* _EXERCISE INPUTS_
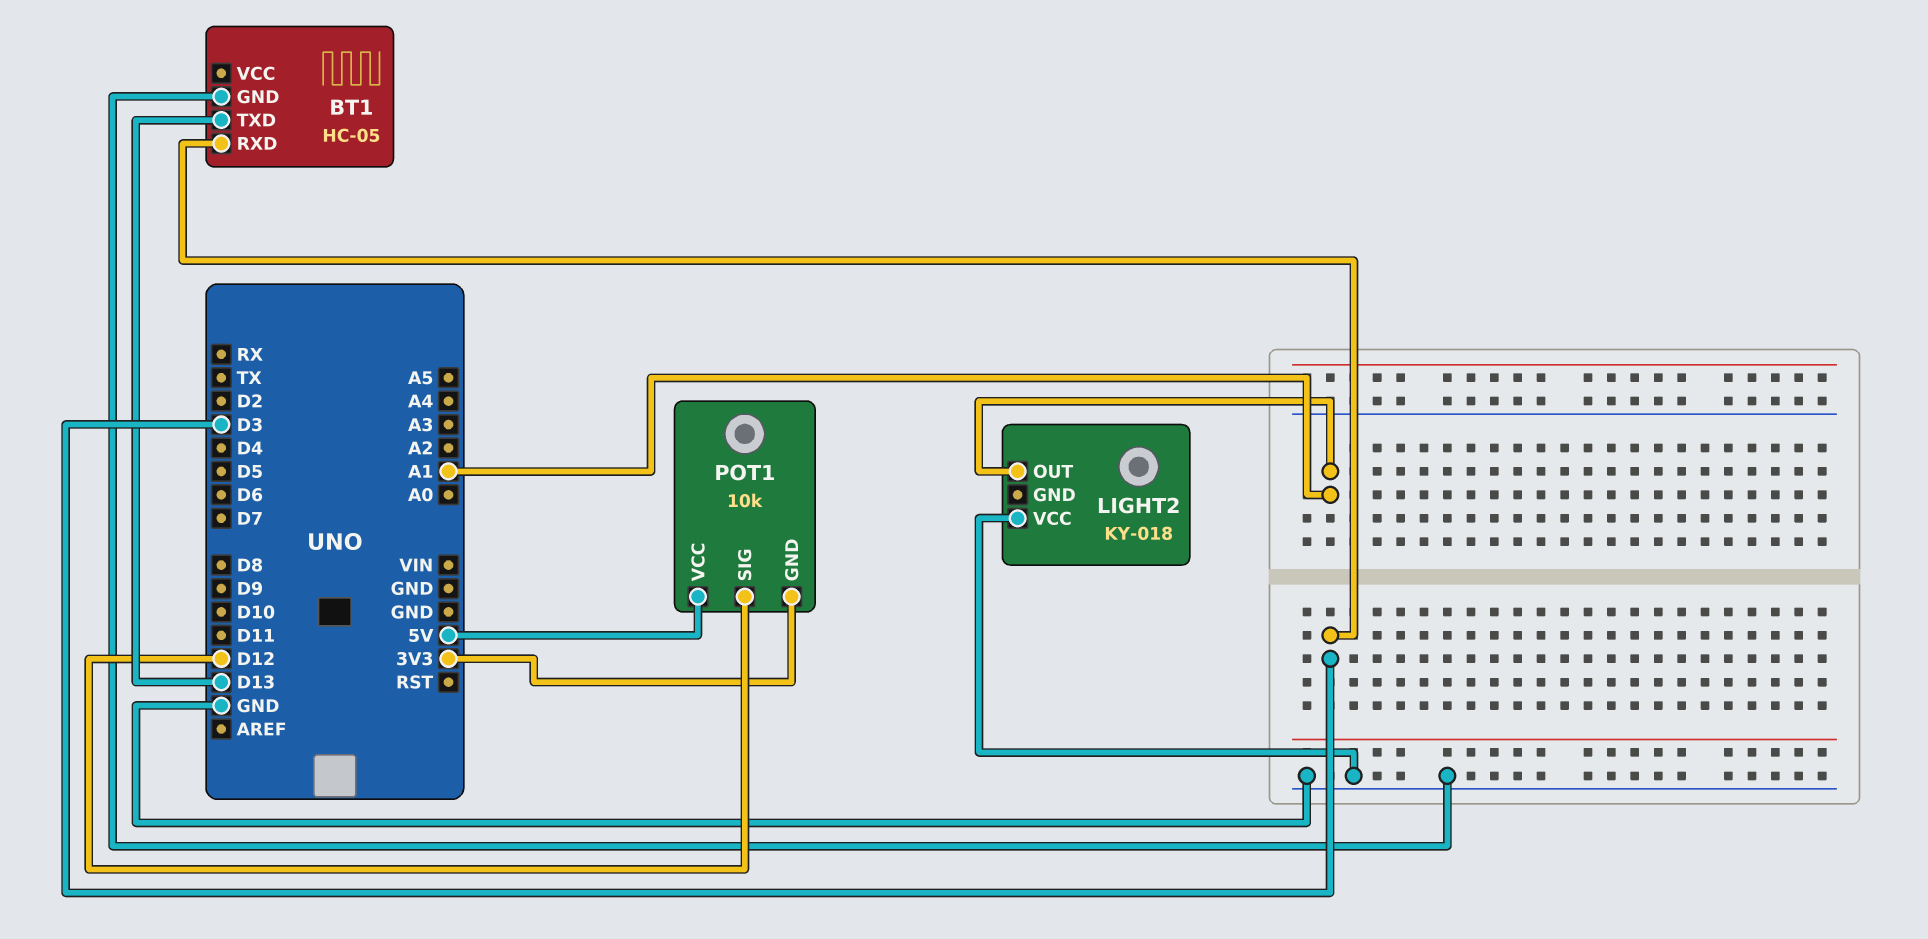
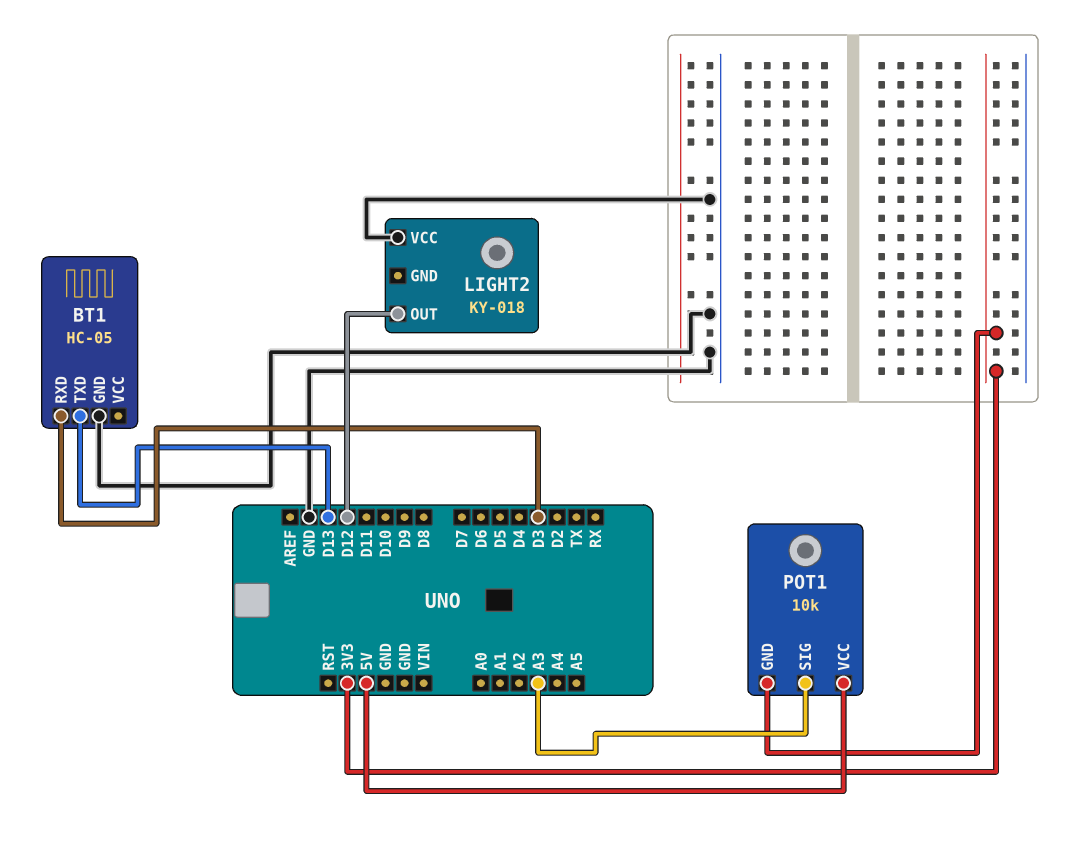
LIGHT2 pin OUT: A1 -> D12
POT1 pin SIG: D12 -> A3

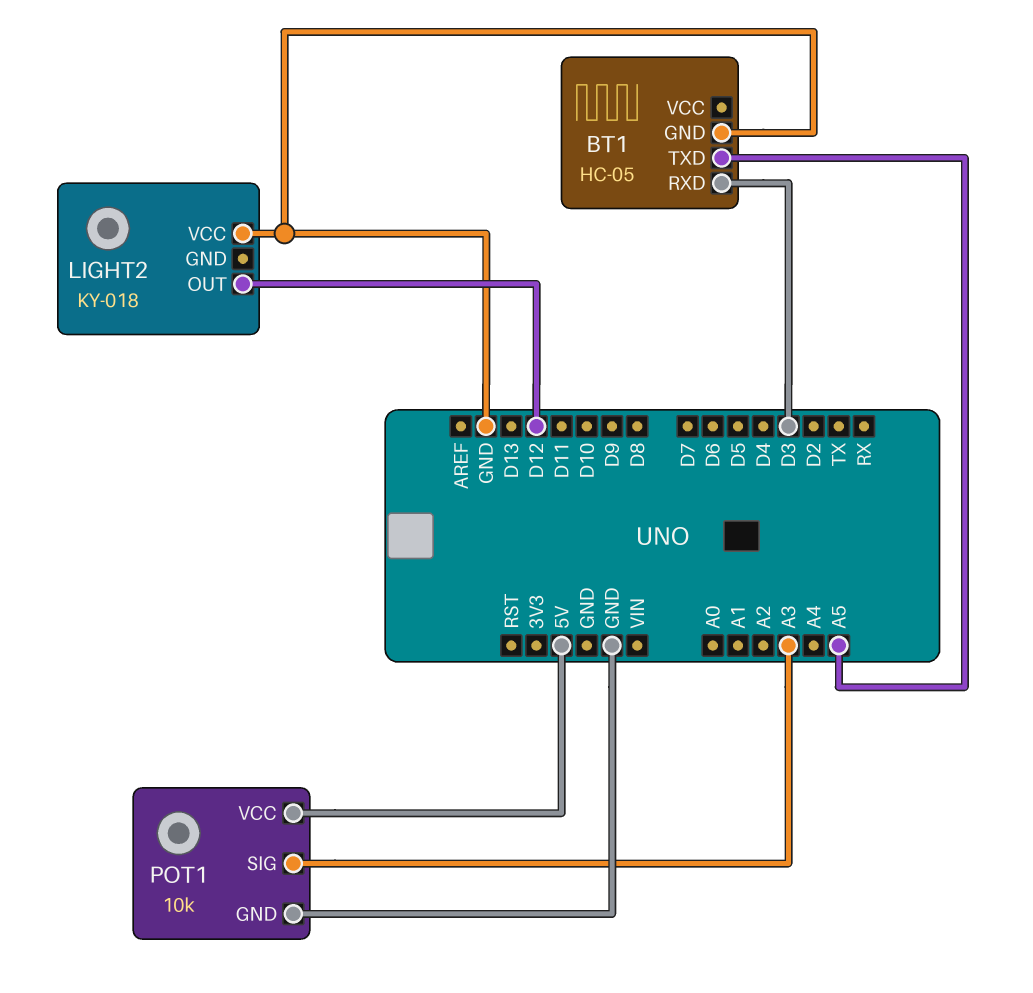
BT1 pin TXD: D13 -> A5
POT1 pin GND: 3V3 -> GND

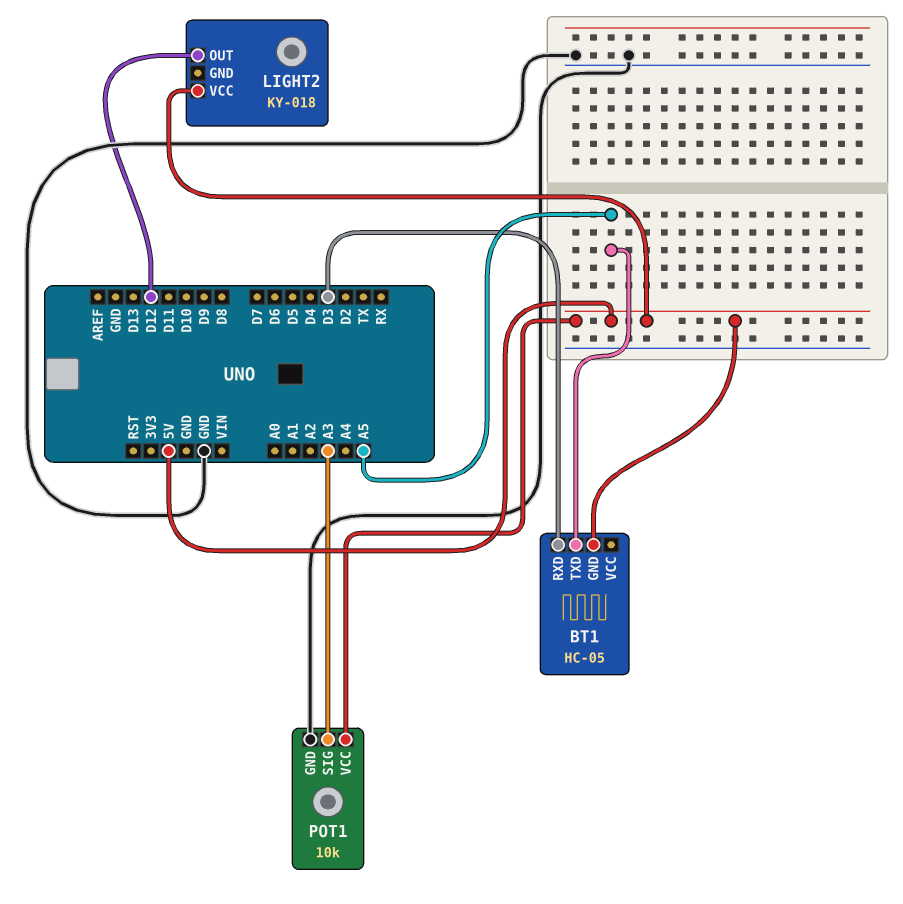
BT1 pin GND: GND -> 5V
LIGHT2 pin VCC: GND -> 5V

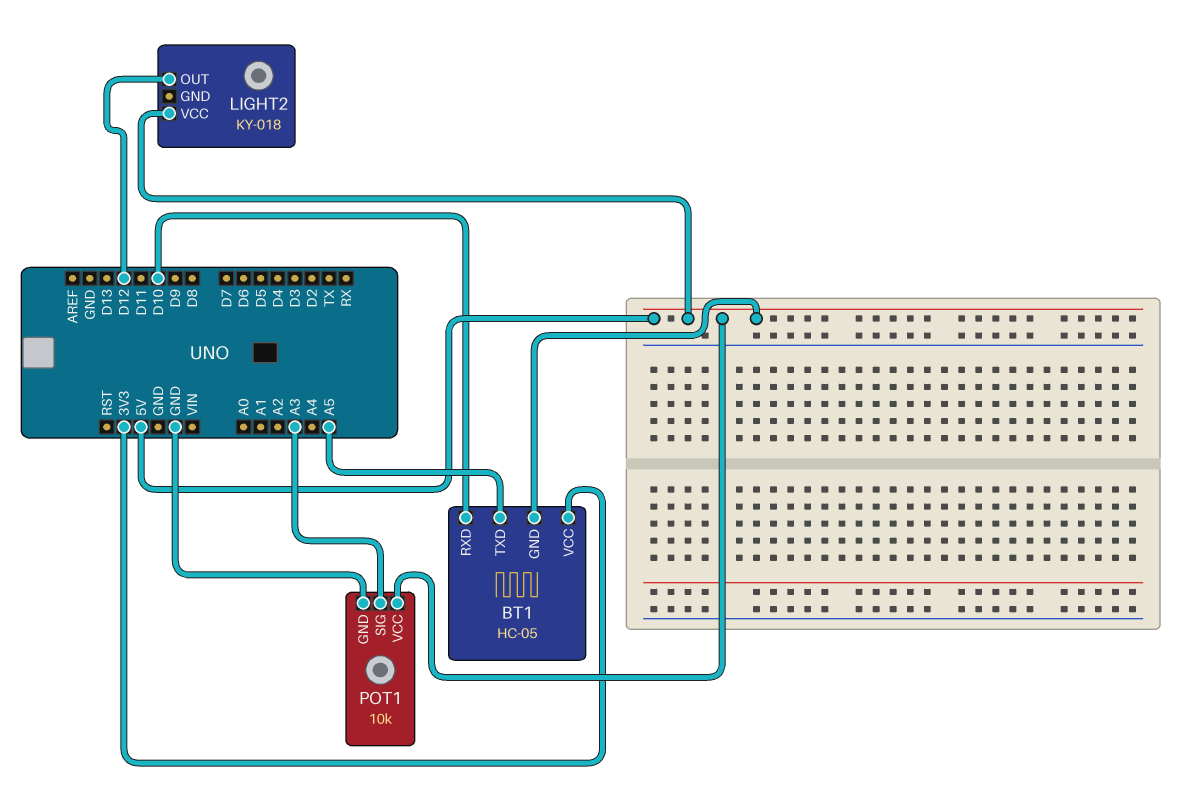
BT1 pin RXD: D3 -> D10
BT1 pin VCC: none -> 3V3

* _WHAT YOU WILL DO_
Repeat exactly the lines from the one containing "BT1 pin TXD: D13 -> A5" to the last line of the records above, including both, and leave out any pictures.

* _WRITTEN RESPONSE_
BT1 pin TXD: D13 -> A5
POT1 pin GND: 3V3 -> GND

BT1 pin GND: GND -> 5V
LIGHT2 pin VCC: GND -> 5V

BT1 pin RXD: D3 -> D10
BT1 pin VCC: none -> 3V3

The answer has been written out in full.